START THE DATA

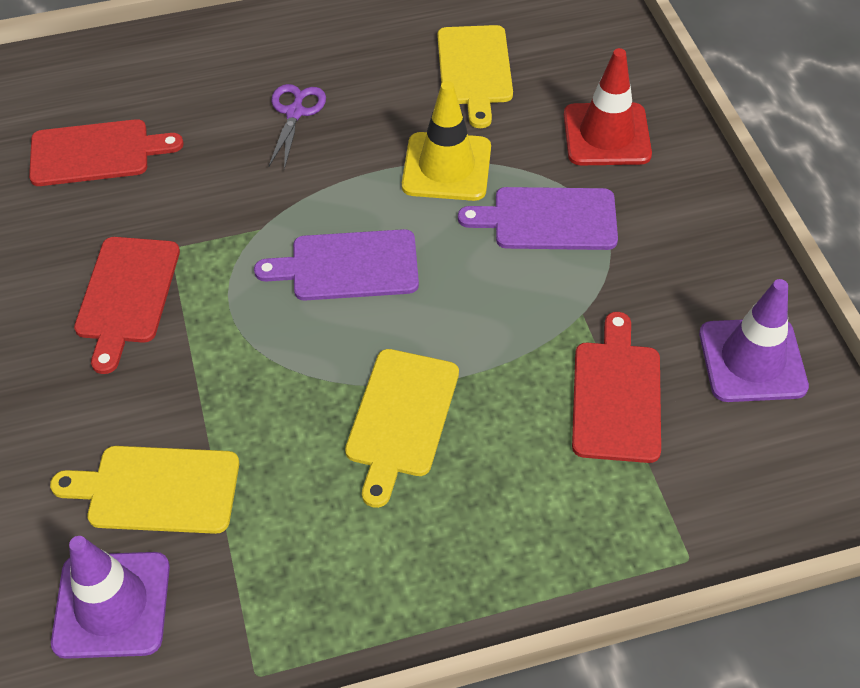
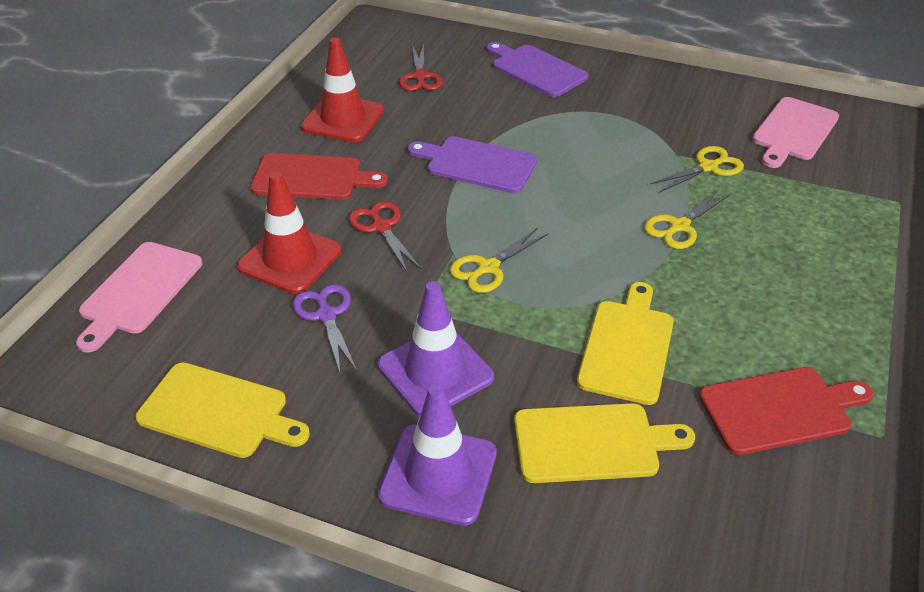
pink cutting board: 0 -> 2
red cutting board: 3 -> 2
red scissors: 0 -> 2
red traffic cone: 1 -> 2
yellow scissors: 0 -> 3
yellow traffic cone: 1 -> 0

END THE DATA

■ **EXERCISE GOAL**
All entries should be reproduced exactly; no picture belongs in the result.

■ **RESPONSE AREA**
pink cutting board: 0 -> 2
red cutting board: 3 -> 2
red scissors: 0 -> 2
red traffic cone: 1 -> 2
yellow scissors: 0 -> 3
yellow traffic cone: 1 -> 0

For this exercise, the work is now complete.